- About this task -
Write the following entries out again exactly, skipping each image.

===== Source material

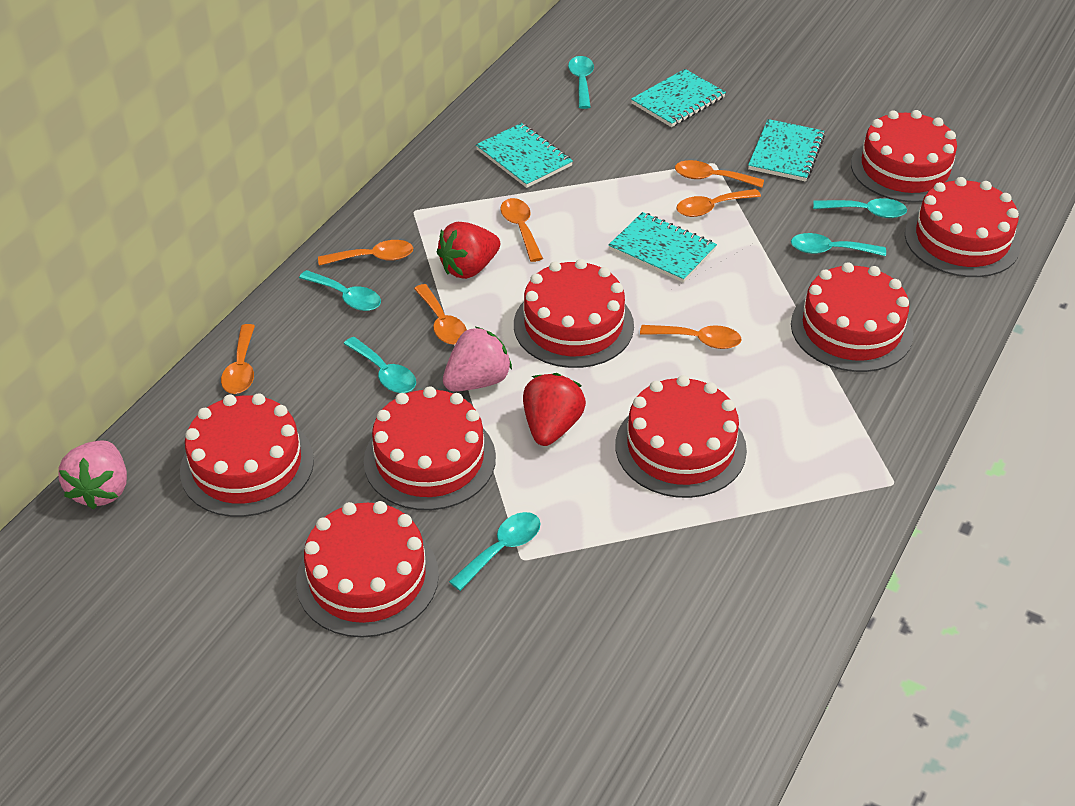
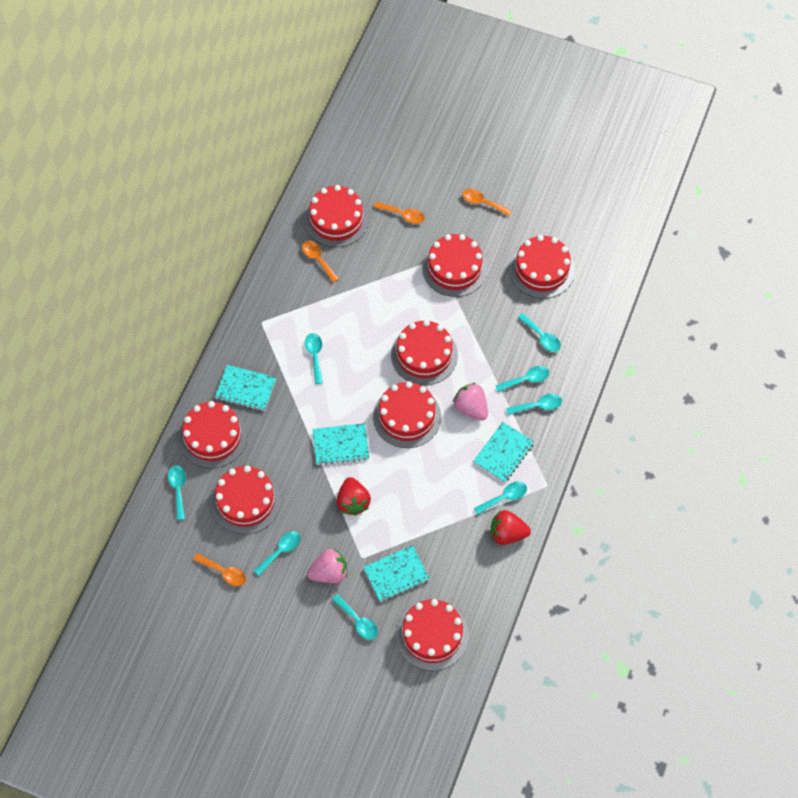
orange spoon: 7 -> 4
turquoise spoon: 6 -> 8

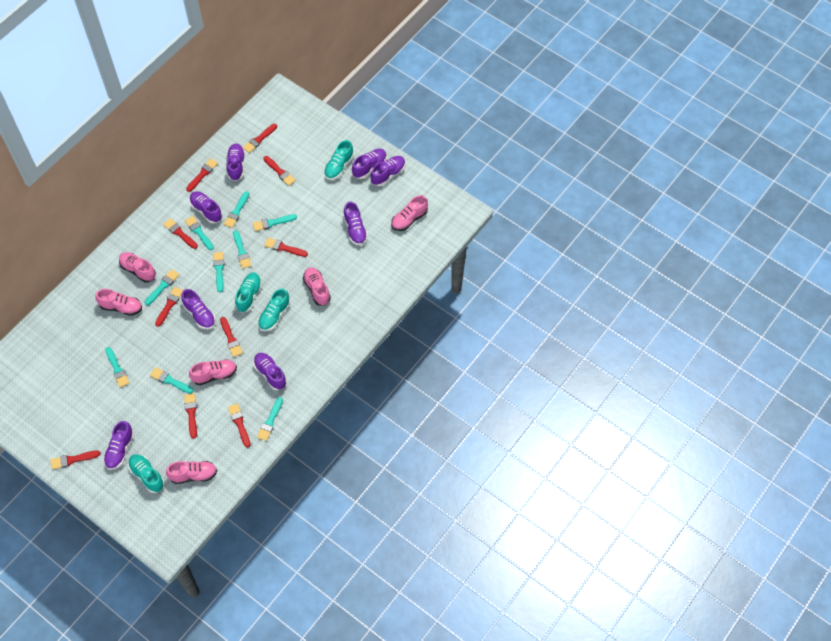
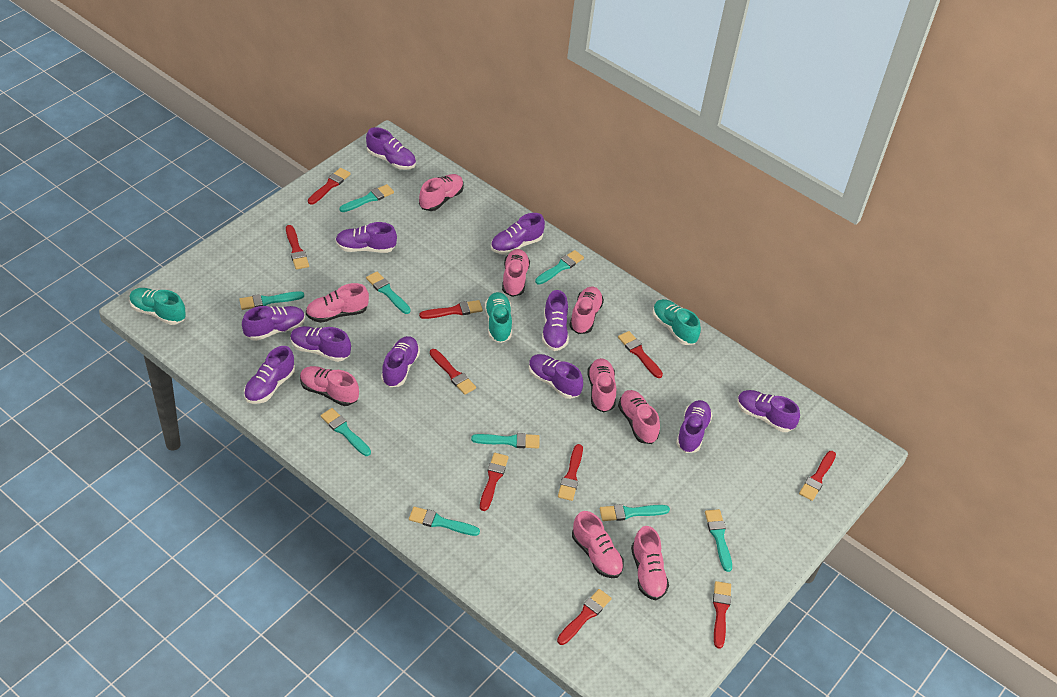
pink shoe: 6 -> 9
purple shoe: 8 -> 11
turquoise shoe: 4 -> 3

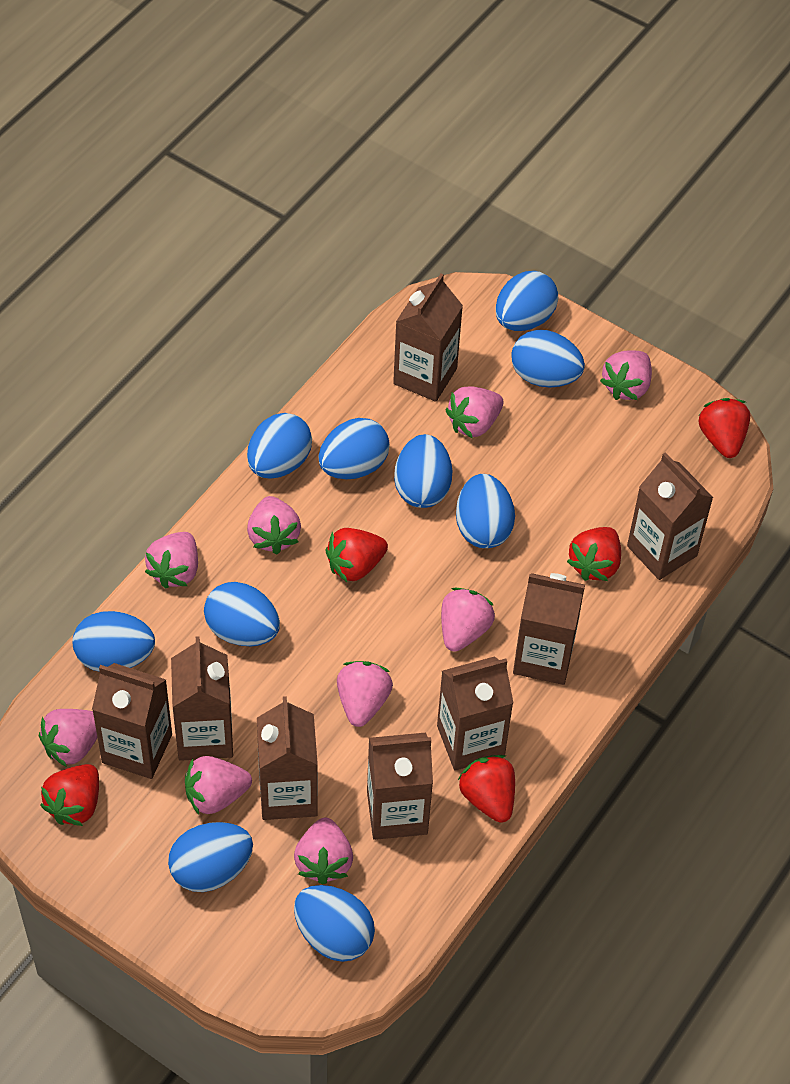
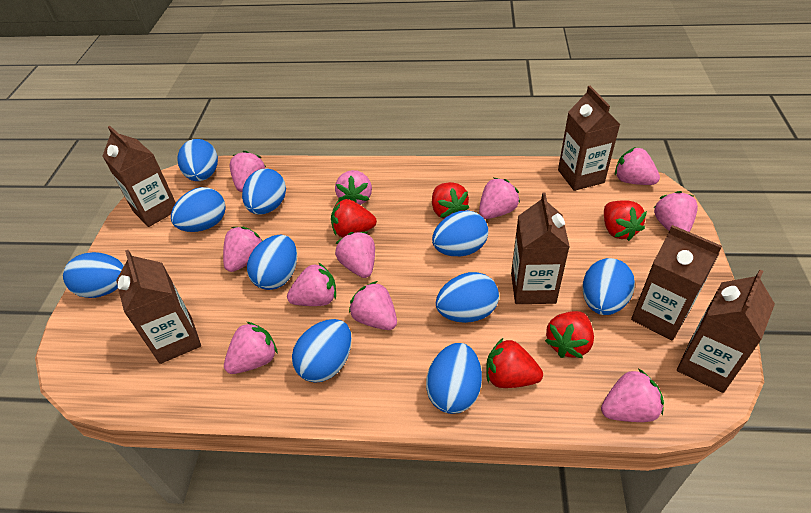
brown carton: 8 -> 6
pink strawberry: 9 -> 11

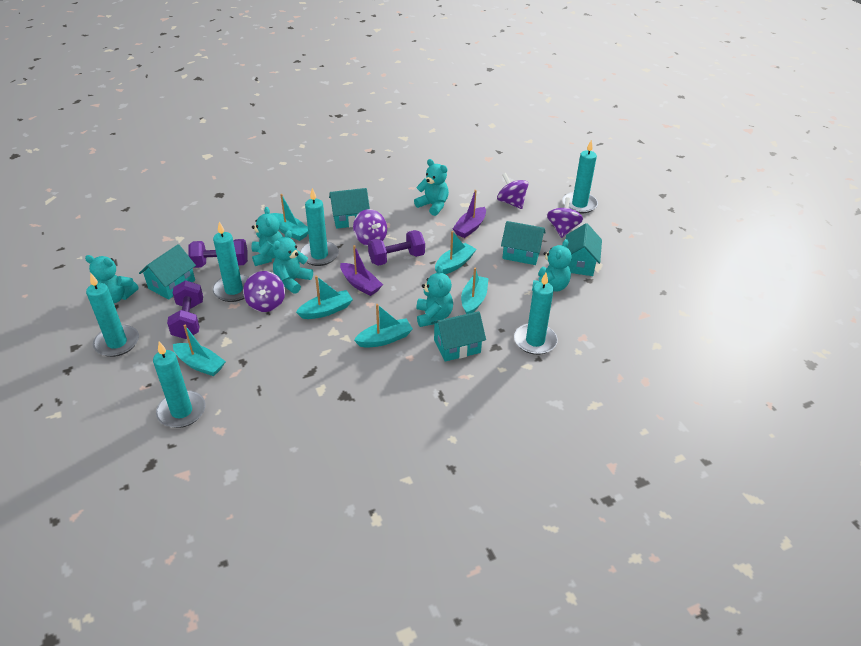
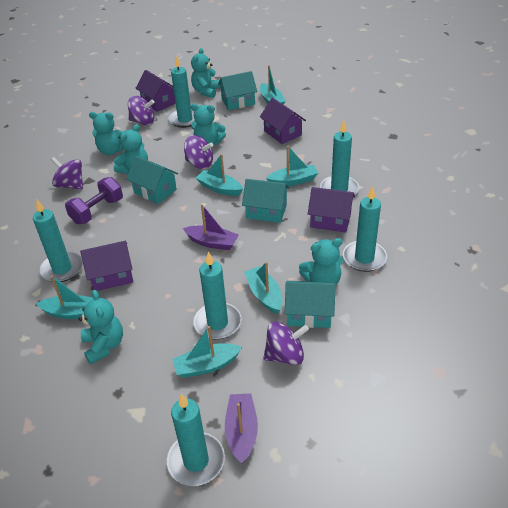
purple dumbbell: 3 -> 1
purple house: 0 -> 4
turquoise house: 5 -> 4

==========

- Completed task -
orange spoon: 7 -> 4
turquoise spoon: 6 -> 8

pink shoe: 6 -> 9
purple shoe: 8 -> 11
turquoise shoe: 4 -> 3

brown carton: 8 -> 6
pink strawberry: 9 -> 11

purple dumbbell: 3 -> 1
purple house: 0 -> 4
turquoise house: 5 -> 4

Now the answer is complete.